§ Dataset records
***

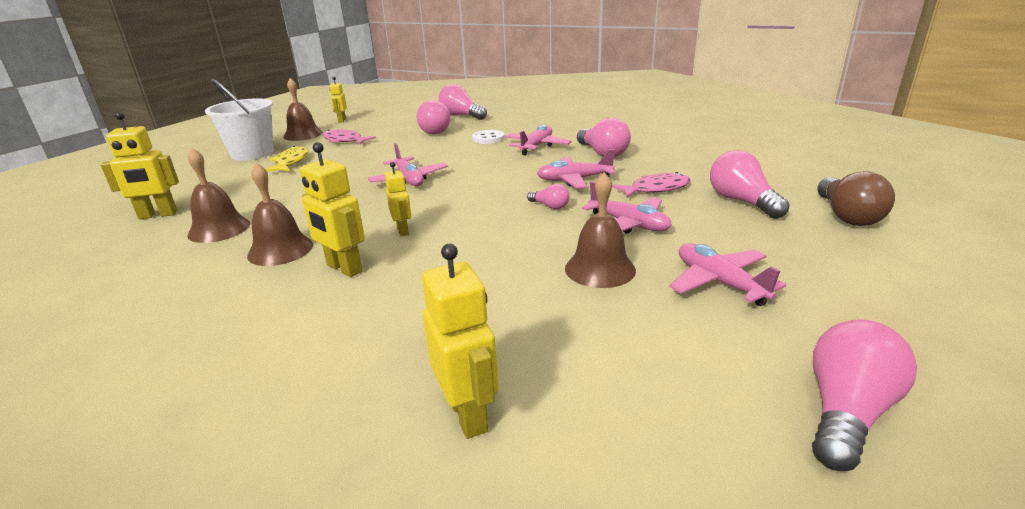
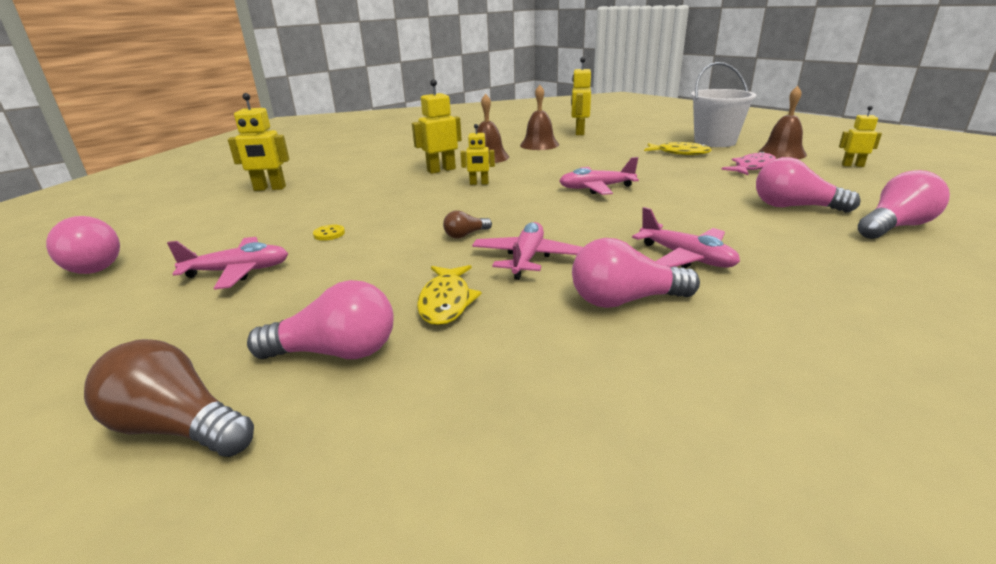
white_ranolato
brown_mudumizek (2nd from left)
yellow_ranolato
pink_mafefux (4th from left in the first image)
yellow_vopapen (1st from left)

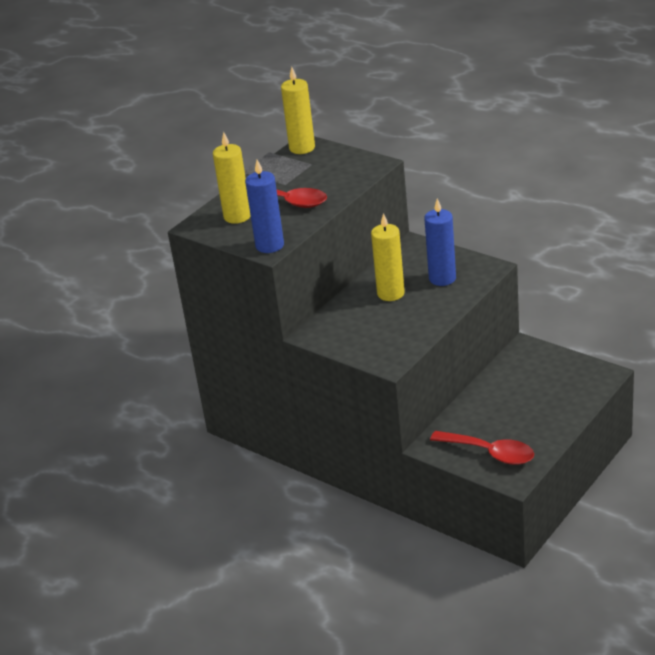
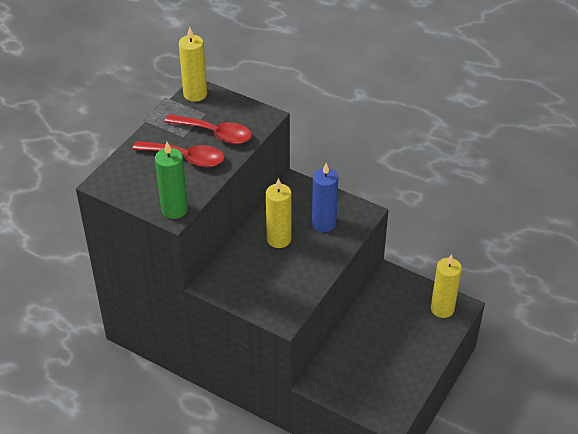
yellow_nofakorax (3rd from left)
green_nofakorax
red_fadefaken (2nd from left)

***

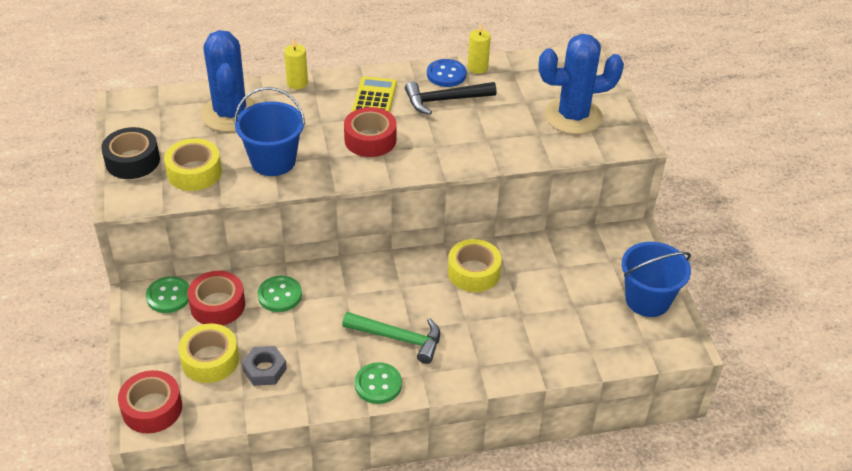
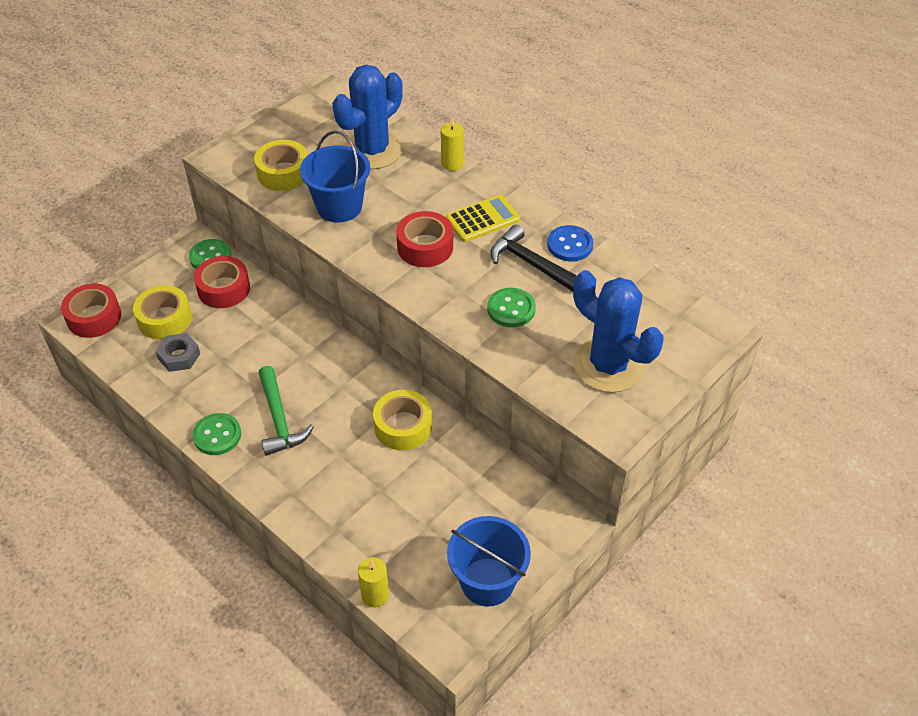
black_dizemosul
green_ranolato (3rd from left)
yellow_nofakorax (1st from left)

***

§ Work instructions
Respond with the exact lines above running from the one containing "brown_mudumizek (2nd from left)" to the one containing "red_fadefaken (2nd from left)", both ends kept and no pictures included.

§ Reply
brown_mudumizek (2nd from left)
yellow_ranolato
pink_mafefux (4th from left in the first image)
yellow_vopapen (1st from left)

yellow_nofakorax (3rd from left)
green_nofakorax
red_fadefaken (2nd from left)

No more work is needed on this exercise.